■ Recorded data ■
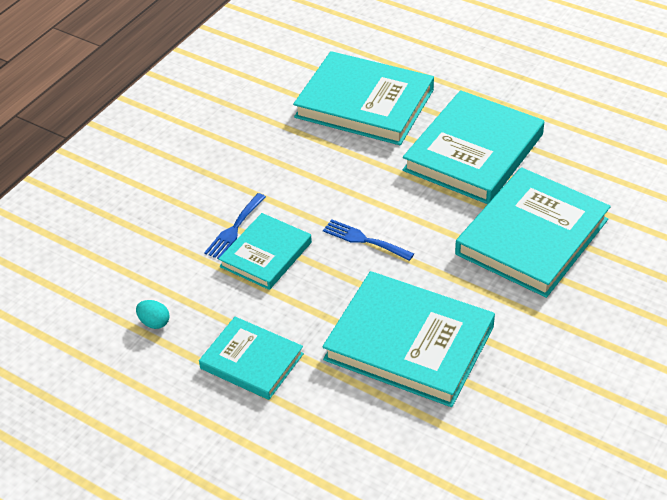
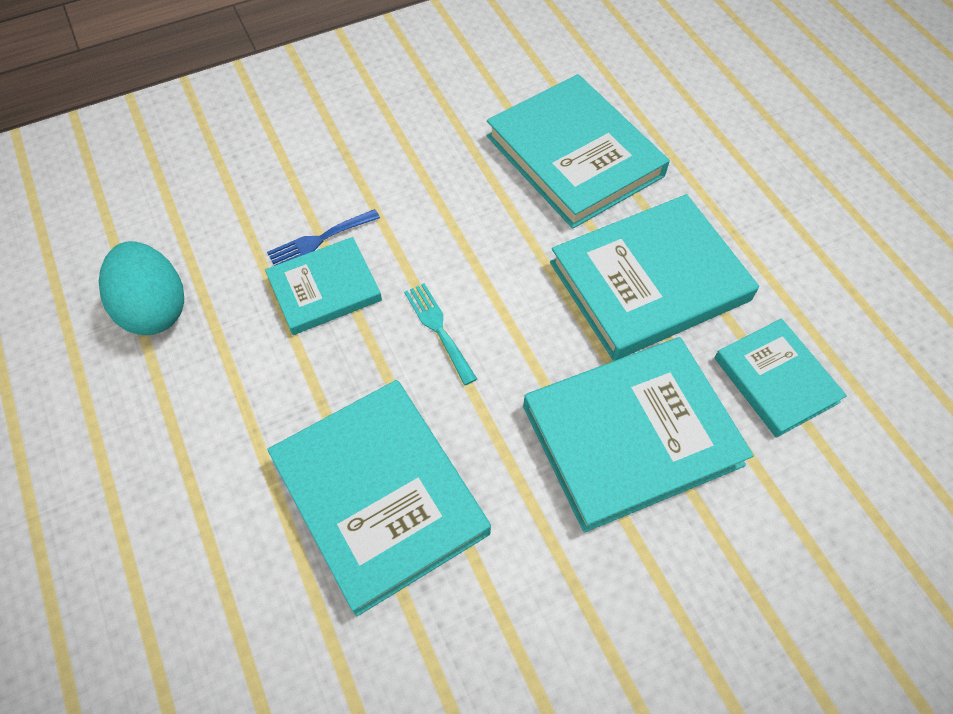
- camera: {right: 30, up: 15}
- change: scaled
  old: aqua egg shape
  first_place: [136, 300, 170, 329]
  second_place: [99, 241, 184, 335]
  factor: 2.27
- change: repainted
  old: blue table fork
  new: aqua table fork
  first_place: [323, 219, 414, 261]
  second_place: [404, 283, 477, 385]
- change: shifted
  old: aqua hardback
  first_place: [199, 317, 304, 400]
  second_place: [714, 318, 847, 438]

■ The problem ■
Starting from the line with "- change: scaled", write out every remaining line of the data above exactly, the final line included, and nothing before it.

■ Written answer ■
- change: scaled
  old: aqua egg shape
  first_place: [136, 300, 170, 329]
  second_place: [99, 241, 184, 335]
  factor: 2.27
- change: repainted
  old: blue table fork
  new: aqua table fork
  first_place: [323, 219, 414, 261]
  second_place: [404, 283, 477, 385]
- change: shifted
  old: aqua hardback
  first_place: [199, 317, 304, 400]
  second_place: [714, 318, 847, 438]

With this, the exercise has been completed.